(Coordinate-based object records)
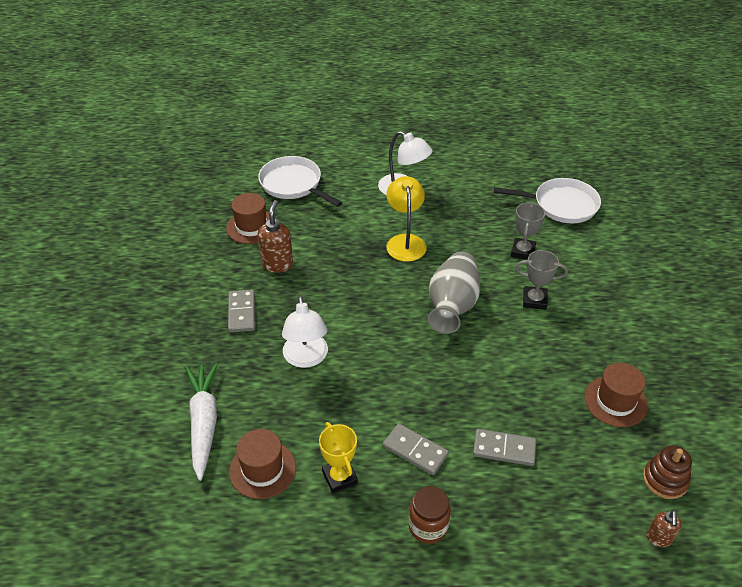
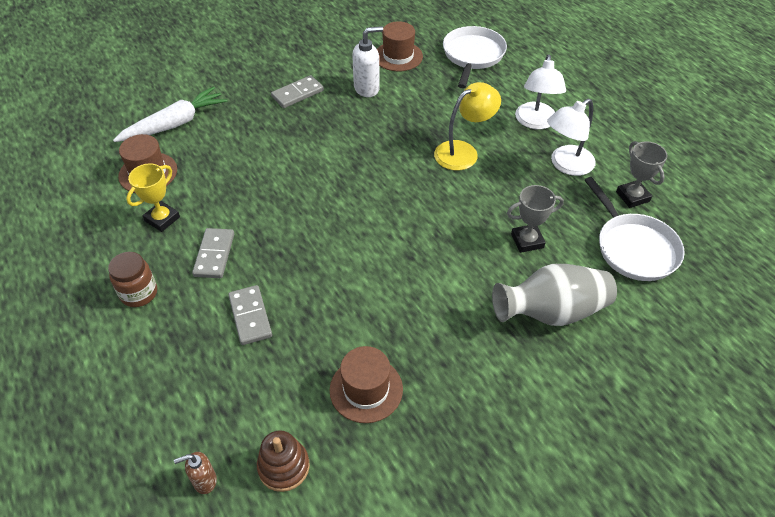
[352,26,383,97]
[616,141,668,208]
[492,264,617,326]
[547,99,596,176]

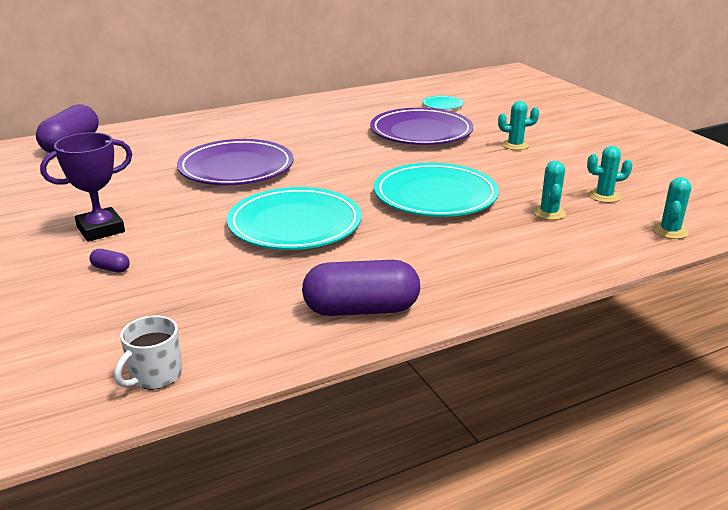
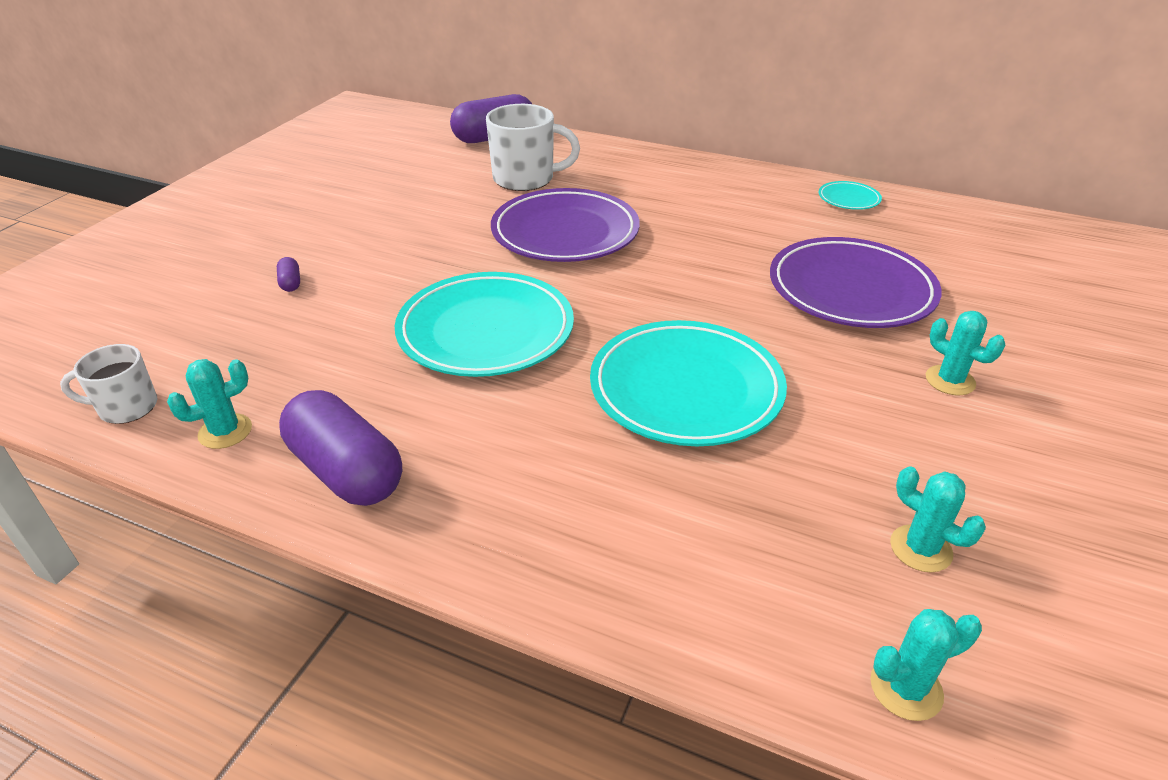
[819,181,882,210]
[40,132,132,242] (first image)
[167,359,252,449]
[486,104,580,191]

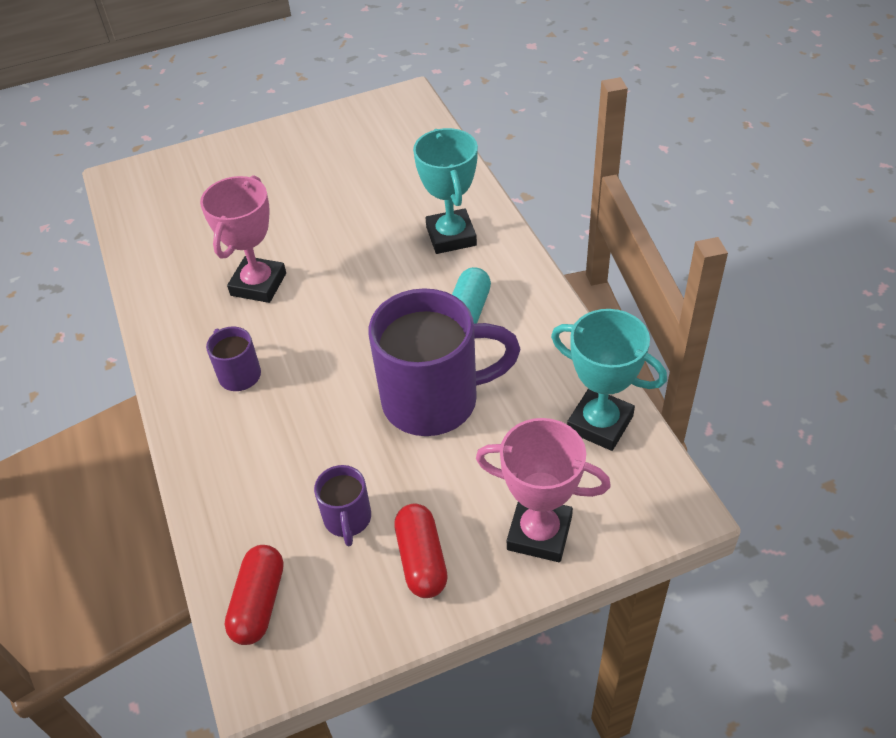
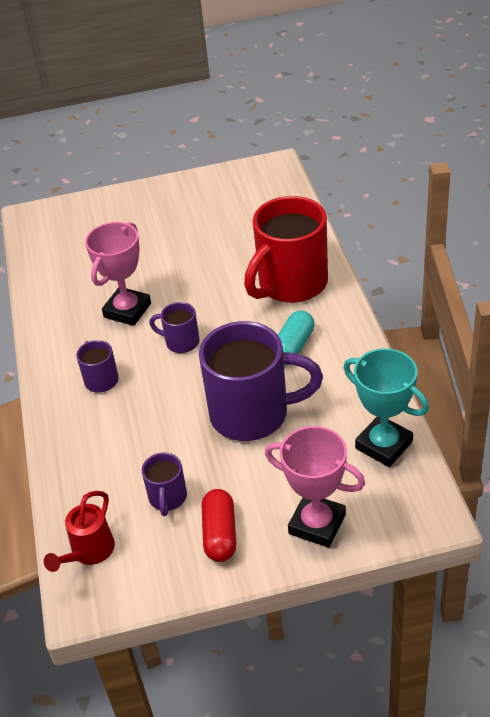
[244,196,328,303]
[44,491,115,572]
[149,302,199,353]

◆ WHAT IS REQUIRED
Above are the records; give them all again exactly, apart from the pictures.

◆ RESULT OF THIS TASK
[352,26,383,97]
[616,141,668,208]
[492,264,617,326]
[547,99,596,176]

[819,181,882,210]
[40,132,132,242] (first image)
[167,359,252,449]
[486,104,580,191]

[244,196,328,303]
[44,491,115,572]
[149,302,199,353]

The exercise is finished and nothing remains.